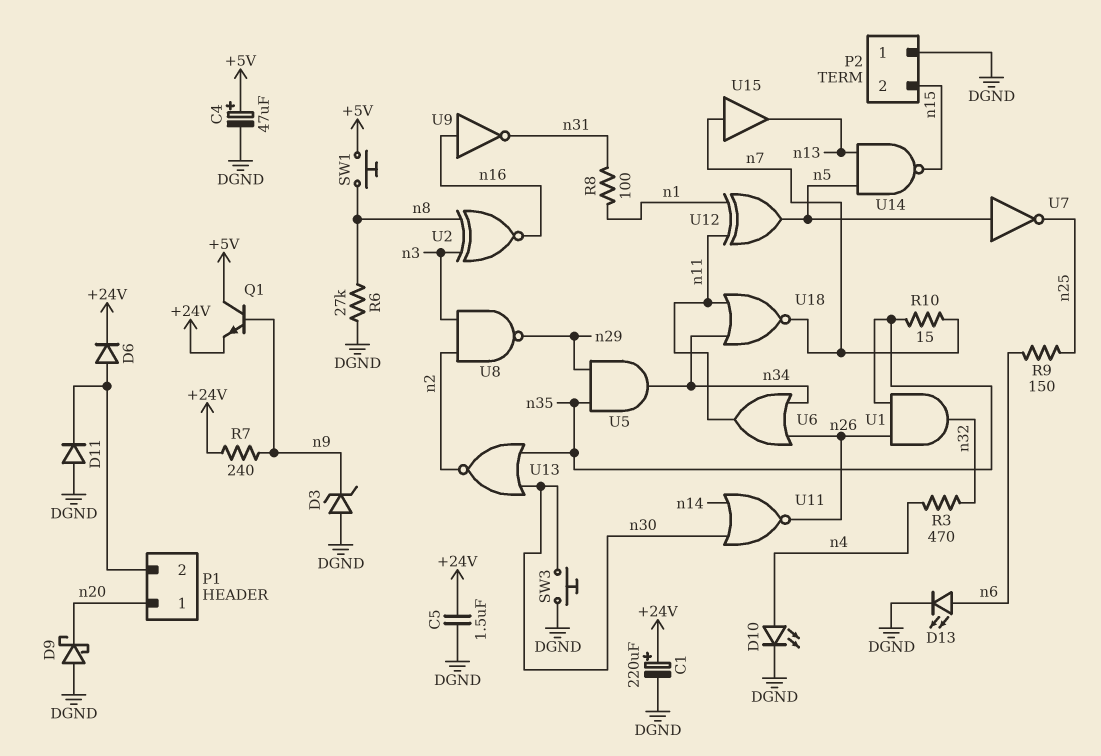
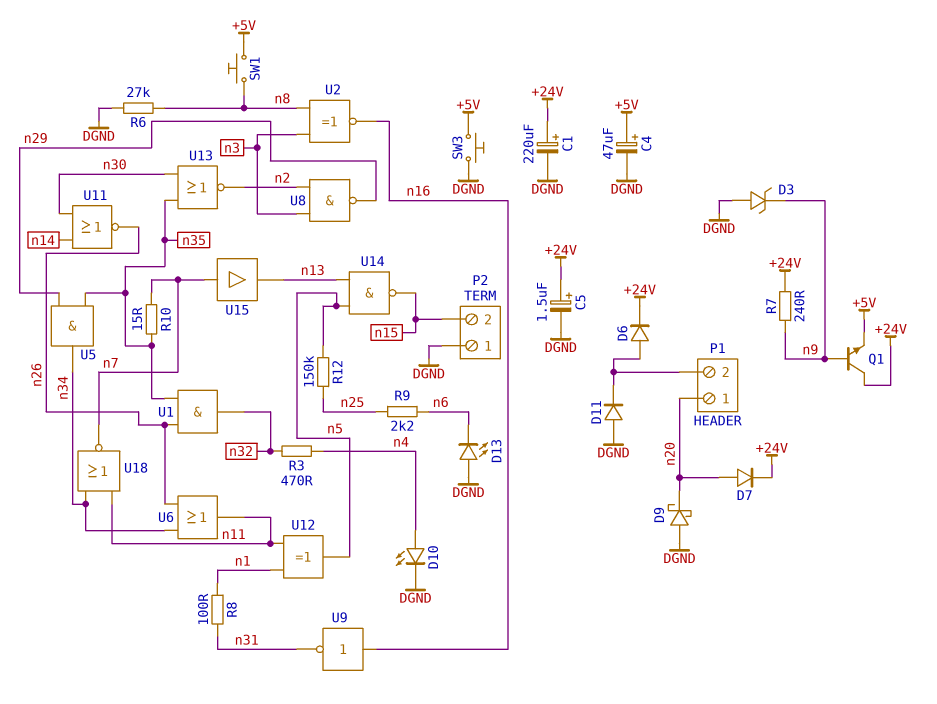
C5: 1.5uF (+24V, DGND) -> 1.5uF (plus +24V, minus DGND)
D7: none -> diode (A n20, K +24V)
D13: LED (A n6, K DGND) -> LED (A DGND, K n6)
Q1: NPN (B n9, C +5V, E +24V) -> NPN (B n9, C +24V, E +5V)
R9: 150 (n6, n25) -> 2.2k (n6, n25)
R12: none -> 150k (n5, n25)
SW3: button (DGND, n30) -> button (+5V, DGND)
U7: NOT (in n5, out n25) -> none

****************************************

▶ Work to be completed:
Start to finish, write out the data above exactly, omitting all pictures.

▶ Task output:
C5: 1.5uF (+24V, DGND) -> 1.5uF (plus +24V, minus DGND)
D7: none -> diode (A n20, K +24V)
D13: LED (A n6, K DGND) -> LED (A DGND, K n6)
Q1: NPN (B n9, C +5V, E +24V) -> NPN (B n9, C +24V, E +5V)
R9: 150 (n6, n25) -> 2.2k (n6, n25)
R12: none -> 150k (n5, n25)
SW3: button (DGND, n30) -> button (+5V, DGND)
U7: NOT (in n5, out n25) -> none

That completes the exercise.